(Spatial edit records)
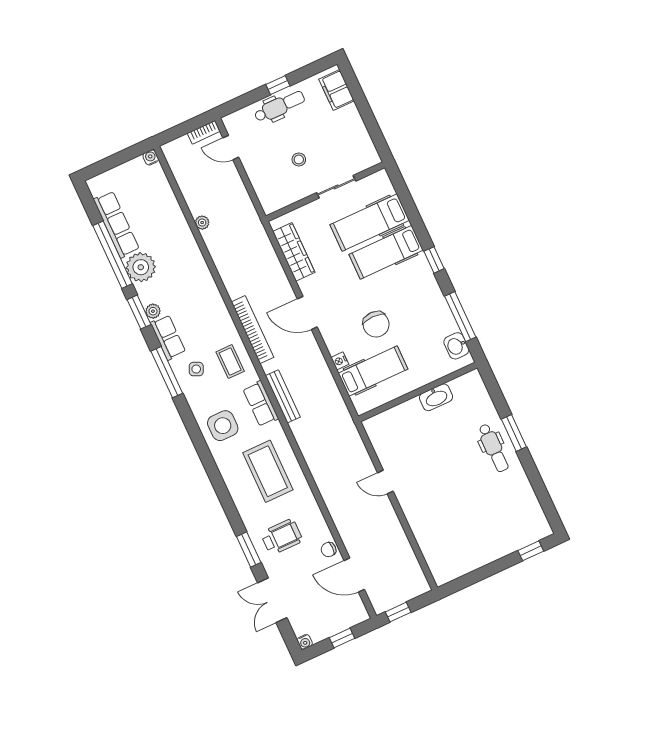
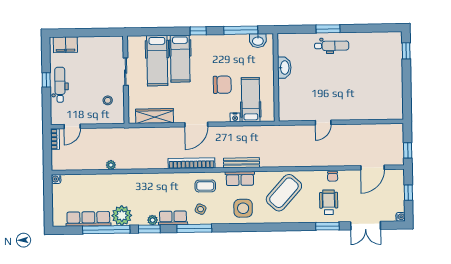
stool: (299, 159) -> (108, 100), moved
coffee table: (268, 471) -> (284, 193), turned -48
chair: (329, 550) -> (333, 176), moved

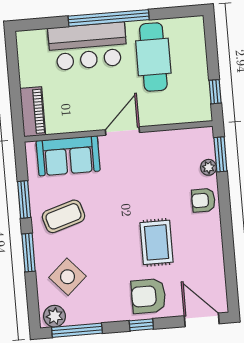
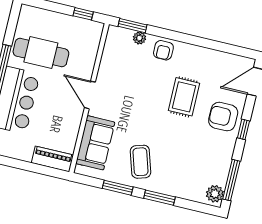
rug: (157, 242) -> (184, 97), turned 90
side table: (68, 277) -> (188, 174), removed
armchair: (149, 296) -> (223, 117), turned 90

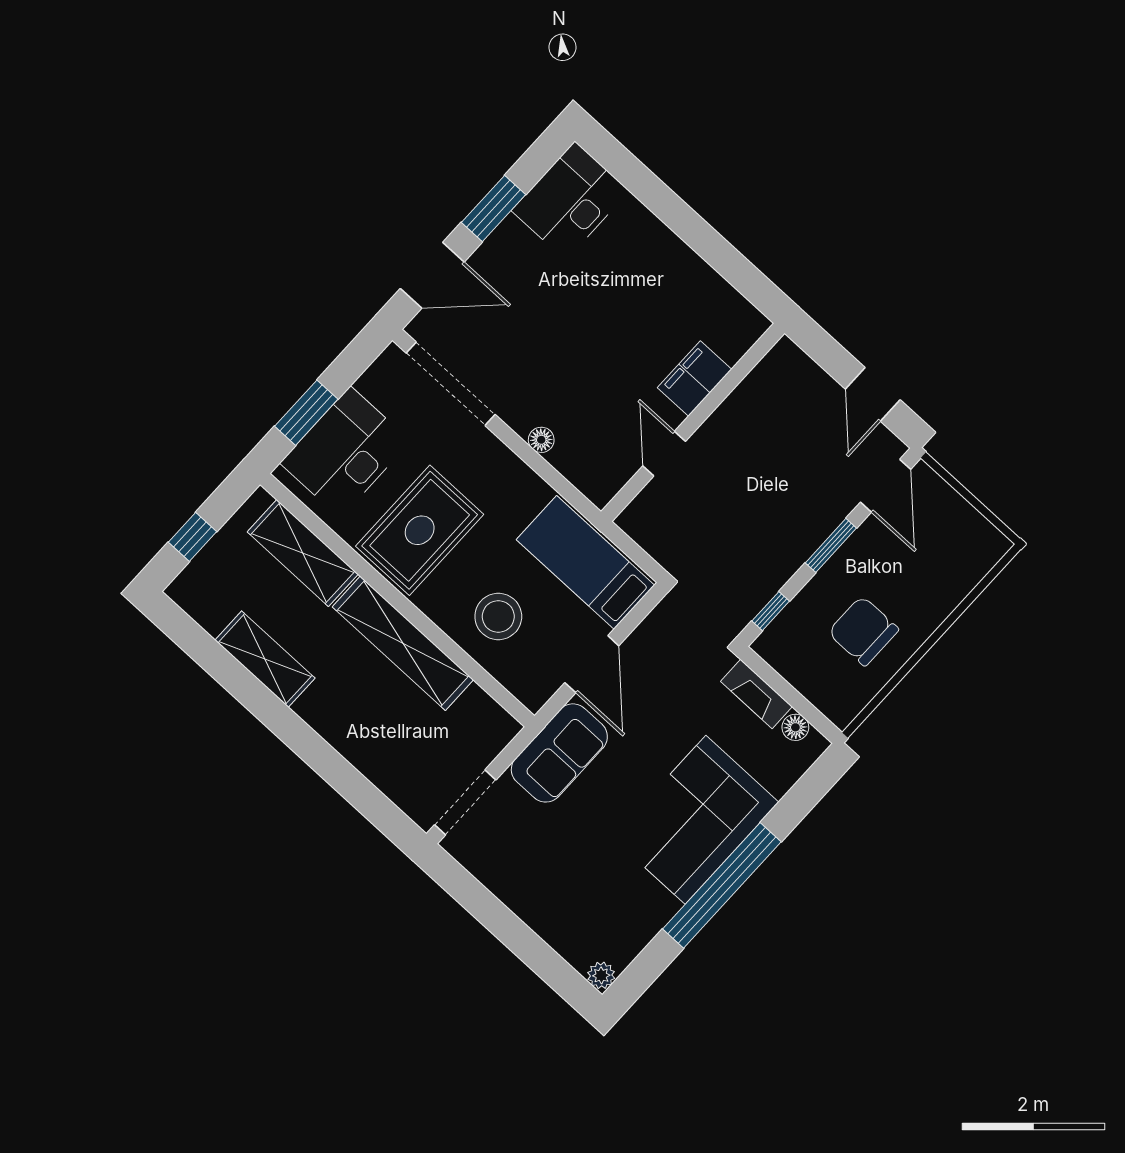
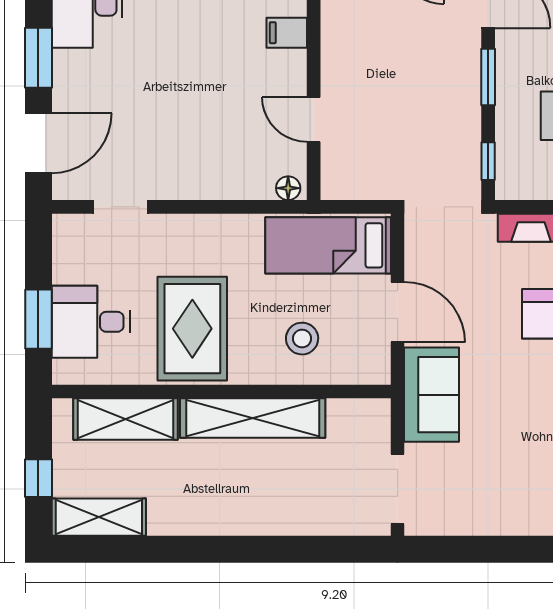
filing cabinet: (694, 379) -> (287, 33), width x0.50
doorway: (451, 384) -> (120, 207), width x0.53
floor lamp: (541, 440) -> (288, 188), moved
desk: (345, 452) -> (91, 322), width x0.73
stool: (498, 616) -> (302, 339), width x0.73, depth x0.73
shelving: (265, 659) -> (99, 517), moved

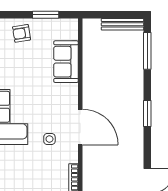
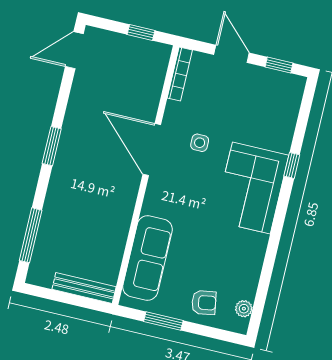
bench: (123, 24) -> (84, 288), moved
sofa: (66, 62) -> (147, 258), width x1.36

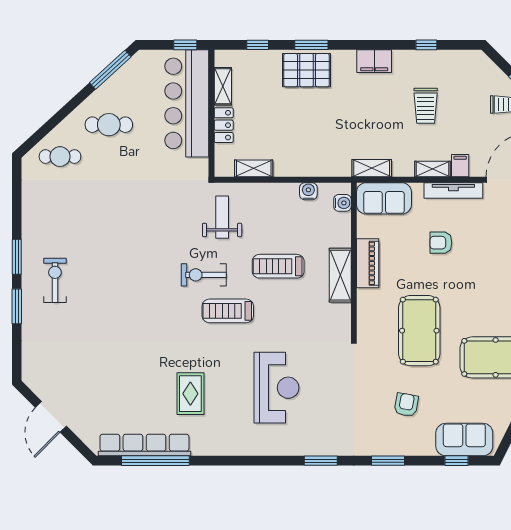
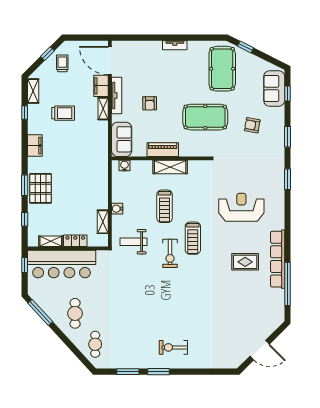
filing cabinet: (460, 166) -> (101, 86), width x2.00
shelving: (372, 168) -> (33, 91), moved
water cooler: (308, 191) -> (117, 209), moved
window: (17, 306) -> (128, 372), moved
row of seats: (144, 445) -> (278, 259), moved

» **Your goal**:
Out of the records above, return only the lines from the one with "rug: (157, 242) -> (184, 97), turned 90" through the one with "stool: (498, 616)", exactly, and none of the pictures.

» **Written response**:
rug: (157, 242) -> (184, 97), turned 90
side table: (68, 277) -> (188, 174), removed
armchair: (149, 296) -> (223, 117), turned 90

filing cabinet: (694, 379) -> (287, 33), width x0.50
doorway: (451, 384) -> (120, 207), width x0.53
floor lamp: (541, 440) -> (288, 188), moved
desk: (345, 452) -> (91, 322), width x0.73
stool: (498, 616) -> (302, 339), width x0.73, depth x0.73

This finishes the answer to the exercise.